(Description of the task) Every line below between the line holding "camera: 45 degrees left, 15 degrees down" and the line holding "(393, 93) = (307, 253): none -> red spool", inclusive, should be repeated exactly, and all other lines omitted.

(Records for the task)
====
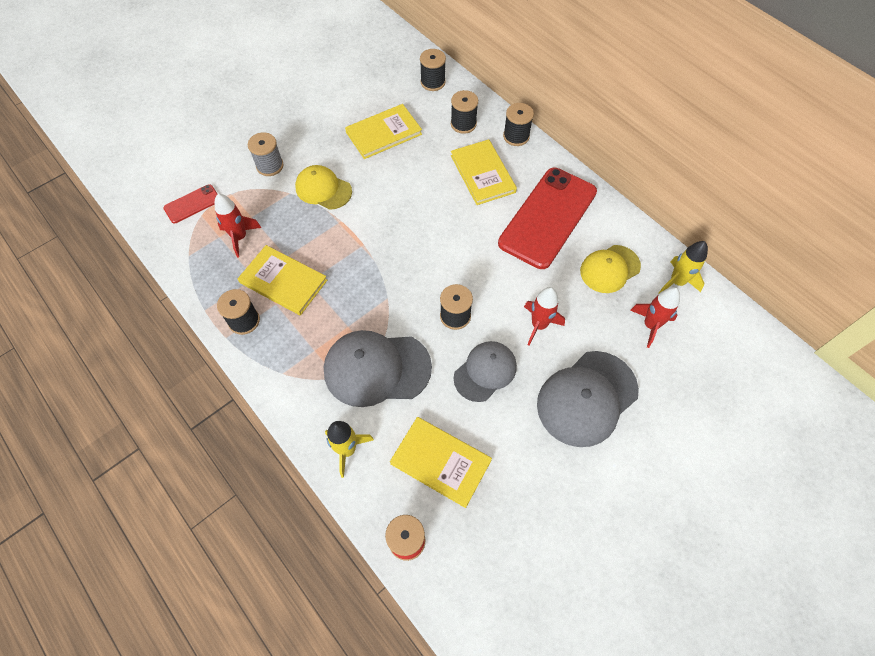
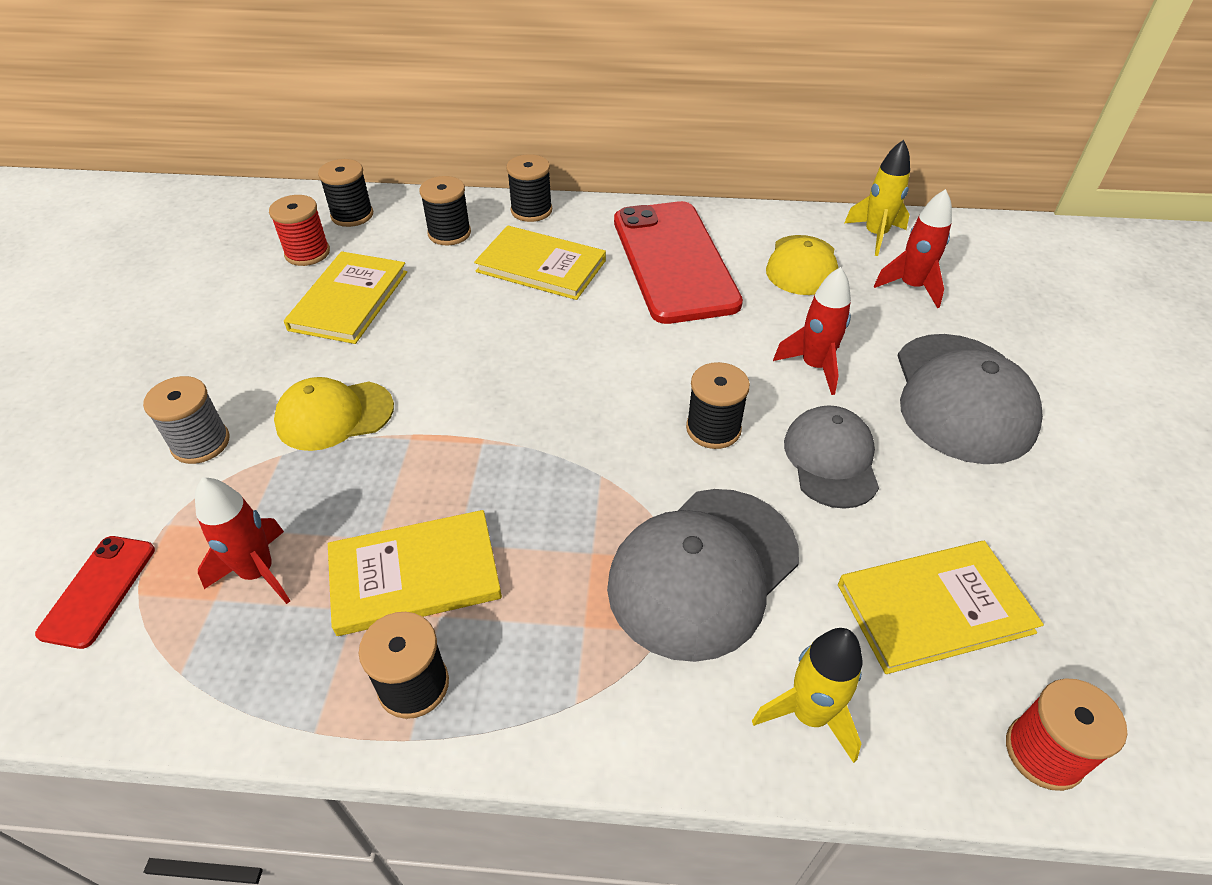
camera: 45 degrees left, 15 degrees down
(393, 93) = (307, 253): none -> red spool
====
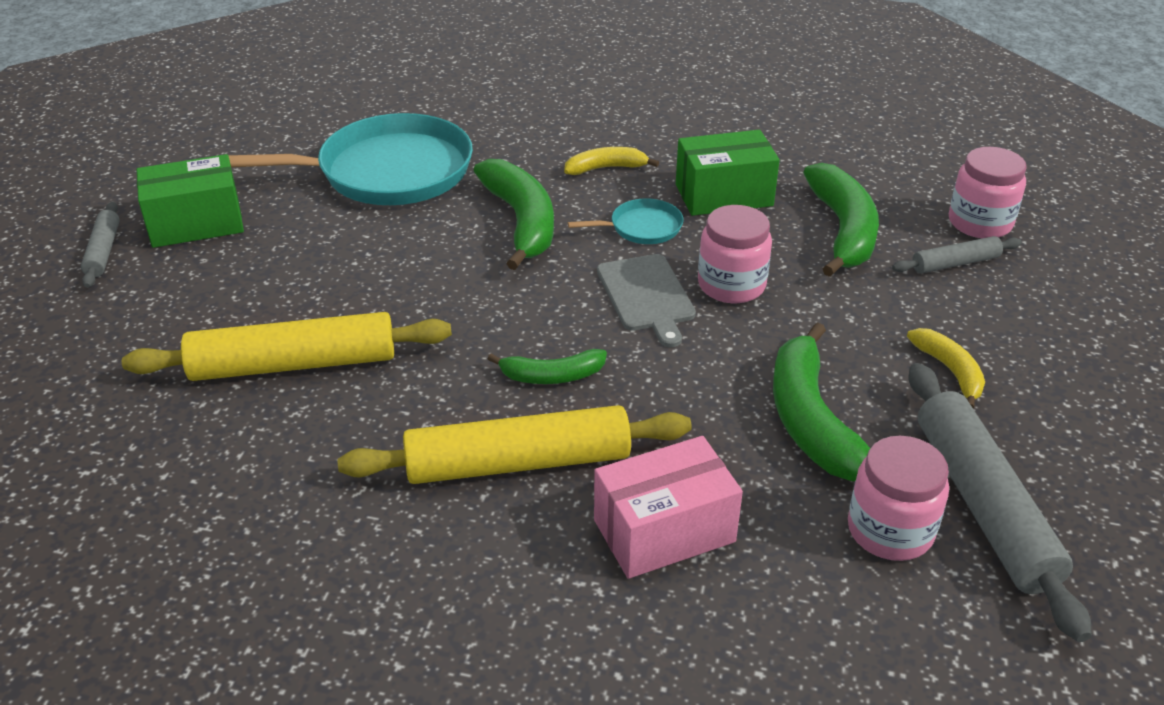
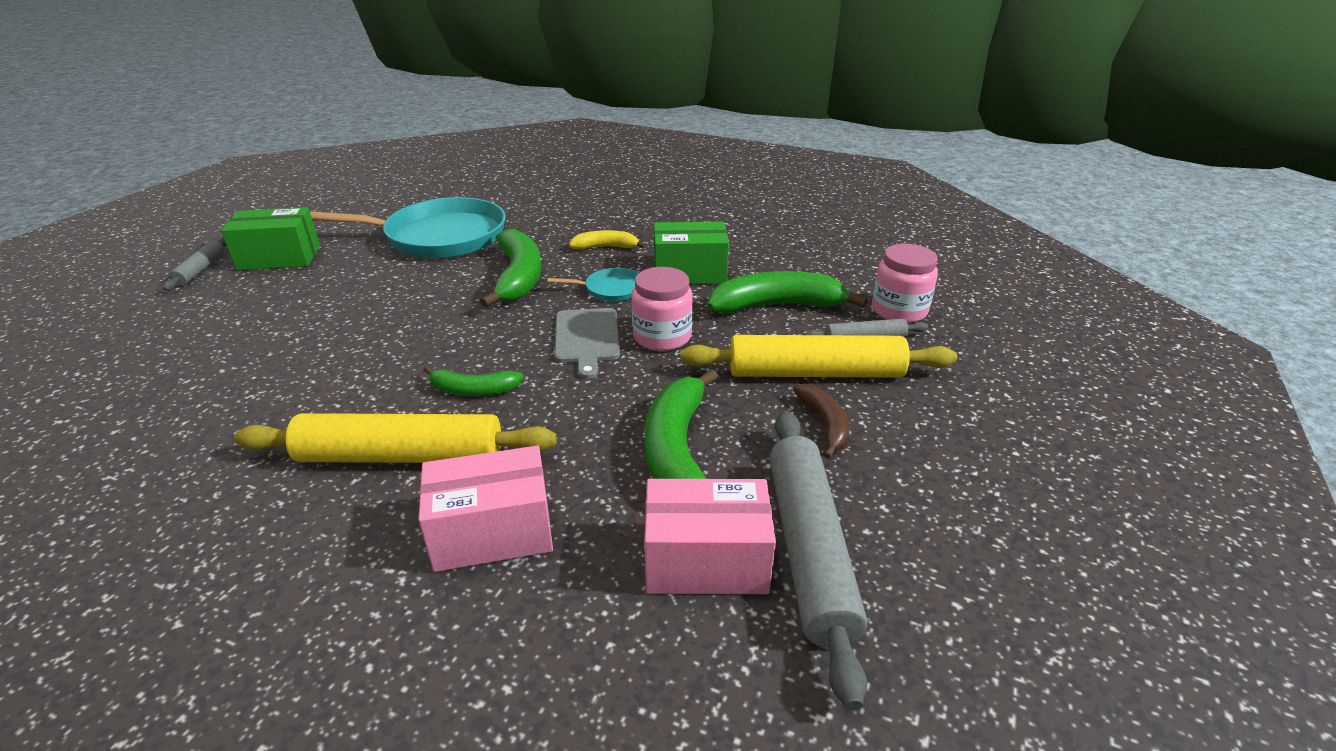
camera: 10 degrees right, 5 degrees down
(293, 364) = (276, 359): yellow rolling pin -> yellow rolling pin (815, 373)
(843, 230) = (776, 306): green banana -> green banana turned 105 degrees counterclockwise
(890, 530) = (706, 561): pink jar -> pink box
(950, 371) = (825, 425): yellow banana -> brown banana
====
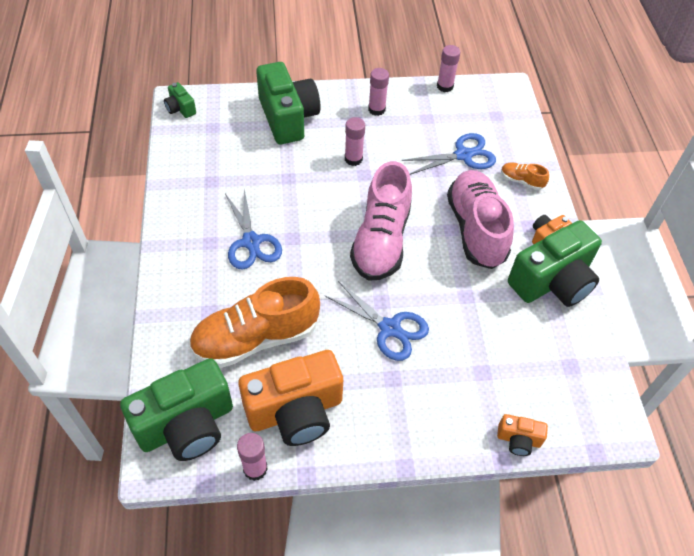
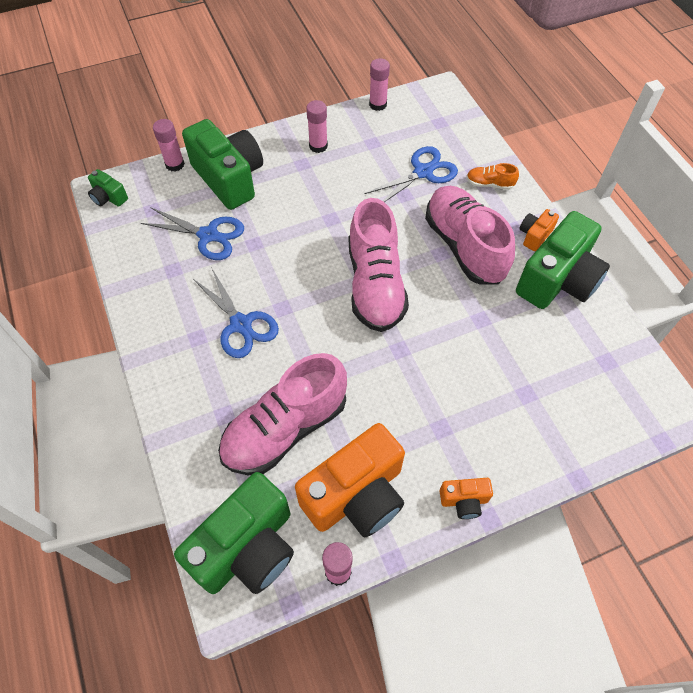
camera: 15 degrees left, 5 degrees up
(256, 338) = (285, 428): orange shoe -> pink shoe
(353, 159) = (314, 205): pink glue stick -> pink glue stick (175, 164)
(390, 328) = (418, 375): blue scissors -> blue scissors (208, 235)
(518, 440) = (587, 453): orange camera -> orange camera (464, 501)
====
(Finished exercise)
camera: 45 degrees left, 15 degrees down
(393, 93) = (307, 253): none -> red spool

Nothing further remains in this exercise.